Change detection data
___
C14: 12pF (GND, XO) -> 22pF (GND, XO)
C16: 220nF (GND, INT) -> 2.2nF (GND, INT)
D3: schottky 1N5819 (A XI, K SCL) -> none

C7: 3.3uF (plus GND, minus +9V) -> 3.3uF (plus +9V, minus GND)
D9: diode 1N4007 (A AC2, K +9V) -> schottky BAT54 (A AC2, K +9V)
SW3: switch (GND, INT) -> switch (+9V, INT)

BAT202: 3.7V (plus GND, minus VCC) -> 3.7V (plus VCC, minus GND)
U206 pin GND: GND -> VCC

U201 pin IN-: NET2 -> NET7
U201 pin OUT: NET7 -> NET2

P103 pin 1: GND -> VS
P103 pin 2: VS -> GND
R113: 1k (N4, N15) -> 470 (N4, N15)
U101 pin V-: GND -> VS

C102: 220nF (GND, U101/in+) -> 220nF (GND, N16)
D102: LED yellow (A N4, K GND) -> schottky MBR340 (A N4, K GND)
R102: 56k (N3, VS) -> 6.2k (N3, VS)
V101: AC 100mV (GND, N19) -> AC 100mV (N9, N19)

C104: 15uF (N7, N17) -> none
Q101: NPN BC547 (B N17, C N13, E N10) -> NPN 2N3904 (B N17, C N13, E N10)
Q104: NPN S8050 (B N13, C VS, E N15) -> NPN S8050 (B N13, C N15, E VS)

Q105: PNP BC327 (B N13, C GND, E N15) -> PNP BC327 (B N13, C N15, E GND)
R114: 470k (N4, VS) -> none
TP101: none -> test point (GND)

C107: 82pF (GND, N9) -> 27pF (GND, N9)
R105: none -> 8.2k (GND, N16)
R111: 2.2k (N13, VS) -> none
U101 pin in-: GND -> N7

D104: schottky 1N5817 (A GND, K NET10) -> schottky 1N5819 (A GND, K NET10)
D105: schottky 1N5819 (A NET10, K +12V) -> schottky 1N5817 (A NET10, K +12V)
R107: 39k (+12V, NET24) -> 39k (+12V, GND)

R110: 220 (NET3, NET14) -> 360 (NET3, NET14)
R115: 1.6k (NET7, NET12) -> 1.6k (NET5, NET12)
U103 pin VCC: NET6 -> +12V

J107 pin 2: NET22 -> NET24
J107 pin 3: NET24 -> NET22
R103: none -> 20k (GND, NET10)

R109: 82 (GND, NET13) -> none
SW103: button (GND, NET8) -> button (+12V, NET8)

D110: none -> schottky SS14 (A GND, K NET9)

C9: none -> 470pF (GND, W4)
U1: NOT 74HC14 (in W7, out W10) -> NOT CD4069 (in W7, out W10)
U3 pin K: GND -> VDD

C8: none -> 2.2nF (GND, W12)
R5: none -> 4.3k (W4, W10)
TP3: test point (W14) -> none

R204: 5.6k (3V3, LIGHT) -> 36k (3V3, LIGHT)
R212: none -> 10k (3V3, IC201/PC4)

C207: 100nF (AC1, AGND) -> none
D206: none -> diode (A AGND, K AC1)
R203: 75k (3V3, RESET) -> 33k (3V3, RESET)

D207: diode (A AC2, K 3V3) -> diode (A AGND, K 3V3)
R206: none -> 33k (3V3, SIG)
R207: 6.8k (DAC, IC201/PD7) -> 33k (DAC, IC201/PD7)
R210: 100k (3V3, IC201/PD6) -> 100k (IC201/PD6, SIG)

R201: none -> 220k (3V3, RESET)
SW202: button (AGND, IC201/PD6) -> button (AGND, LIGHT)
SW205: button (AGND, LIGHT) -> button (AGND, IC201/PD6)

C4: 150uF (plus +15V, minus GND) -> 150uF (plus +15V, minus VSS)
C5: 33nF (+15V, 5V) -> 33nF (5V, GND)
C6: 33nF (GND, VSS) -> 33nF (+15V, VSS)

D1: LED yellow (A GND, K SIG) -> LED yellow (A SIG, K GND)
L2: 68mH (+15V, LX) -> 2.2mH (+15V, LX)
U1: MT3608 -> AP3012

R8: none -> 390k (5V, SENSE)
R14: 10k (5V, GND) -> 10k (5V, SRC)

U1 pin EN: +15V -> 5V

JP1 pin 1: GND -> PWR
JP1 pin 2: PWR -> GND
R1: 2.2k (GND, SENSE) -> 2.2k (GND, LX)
___
■ What you have to do
Please restate every record above word for word.

■ Response to the task
C14: 12pF (GND, XO) -> 22pF (GND, XO)
C16: 220nF (GND, INT) -> 2.2nF (GND, INT)
D3: schottky 1N5819 (A XI, K SCL) -> none

C7: 3.3uF (plus GND, minus +9V) -> 3.3uF (plus +9V, minus GND)
D9: diode 1N4007 (A AC2, K +9V) -> schottky BAT54 (A AC2, K +9V)
SW3: switch (GND, INT) -> switch (+9V, INT)

BAT202: 3.7V (plus GND, minus VCC) -> 3.7V (plus VCC, minus GND)
U206 pin GND: GND -> VCC

U201 pin IN-: NET2 -> NET7
U201 pin OUT: NET7 -> NET2

P103 pin 1: GND -> VS
P103 pin 2: VS -> GND
R113: 1k (N4, N15) -> 470 (N4, N15)
U101 pin V-: GND -> VS

C102: 220nF (GND, U101/in+) -> 220nF (GND, N16)
D102: LED yellow (A N4, K GND) -> schottky MBR340 (A N4, K GND)
R102: 56k (N3, VS) -> 6.2k (N3, VS)
V101: AC 100mV (GND, N19) -> AC 100mV (N9, N19)

C104: 15uF (N7, N17) -> none
Q101: NPN BC547 (B N17, C N13, E N10) -> NPN 2N3904 (B N17, C N13, E N10)
Q104: NPN S8050 (B N13, C VS, E N15) -> NPN S8050 (B N13, C N15, E VS)

Q105: PNP BC327 (B N13, C GND, E N15) -> PNP BC327 (B N13, C N15, E GND)
R114: 470k (N4, VS) -> none
TP101: none -> test point (GND)

C107: 82pF (GND, N9) -> 27pF (GND, N9)
R105: none -> 8.2k (GND, N16)
R111: 2.2k (N13, VS) -> none
U101 pin in-: GND -> N7

D104: schottky 1N5817 (A GND, K NET10) -> schottky 1N5819 (A GND, K NET10)
D105: schottky 1N5819 (A NET10, K +12V) -> schottky 1N5817 (A NET10, K +12V)
R107: 39k (+12V, NET24) -> 39k (+12V, GND)

R110: 220 (NET3, NET14) -> 360 (NET3, NET14)
R115: 1.6k (NET7, NET12) -> 1.6k (NET5, NET12)
U103 pin VCC: NET6 -> +12V

J107 pin 2: NET22 -> NET24
J107 pin 3: NET24 -> NET22
R103: none -> 20k (GND, NET10)

R109: 82 (GND, NET13) -> none
SW103: button (GND, NET8) -> button (+12V, NET8)

D110: none -> schottky SS14 (A GND, K NET9)

C9: none -> 470pF (GND, W4)
U1: NOT 74HC14 (in W7, out W10) -> NOT CD4069 (in W7, out W10)
U3 pin K: GND -> VDD

C8: none -> 2.2nF (GND, W12)
R5: none -> 4.3k (W4, W10)
TP3: test point (W14) -> none

R204: 5.6k (3V3, LIGHT) -> 36k (3V3, LIGHT)
R212: none -> 10k (3V3, IC201/PC4)

C207: 100nF (AC1, AGND) -> none
D206: none -> diode (A AGND, K AC1)
R203: 75k (3V3, RESET) -> 33k (3V3, RESET)

D207: diode (A AC2, K 3V3) -> diode (A AGND, K 3V3)
R206: none -> 33k (3V3, SIG)
R207: 6.8k (DAC, IC201/PD7) -> 33k (DAC, IC201/PD7)
R210: 100k (3V3, IC201/PD6) -> 100k (IC201/PD6, SIG)

R201: none -> 220k (3V3, RESET)
SW202: button (AGND, IC201/PD6) -> button (AGND, LIGHT)
SW205: button (AGND, LIGHT) -> button (AGND, IC201/PD6)

C4: 150uF (plus +15V, minus GND) -> 150uF (plus +15V, minus VSS)
C5: 33nF (+15V, 5V) -> 33nF (5V, GND)
C6: 33nF (GND, VSS) -> 33nF (+15V, VSS)

D1: LED yellow (A GND, K SIG) -> LED yellow (A SIG, K GND)
L2: 68mH (+15V, LX) -> 2.2mH (+15V, LX)
U1: MT3608 -> AP3012

R8: none -> 390k (5V, SENSE)
R14: 10k (5V, GND) -> 10k (5V, SRC)

U1 pin EN: +15V -> 5V

JP1 pin 1: GND -> PWR
JP1 pin 2: PWR -> GND
R1: 2.2k (GND, SENSE) -> 2.2k (GND, LX)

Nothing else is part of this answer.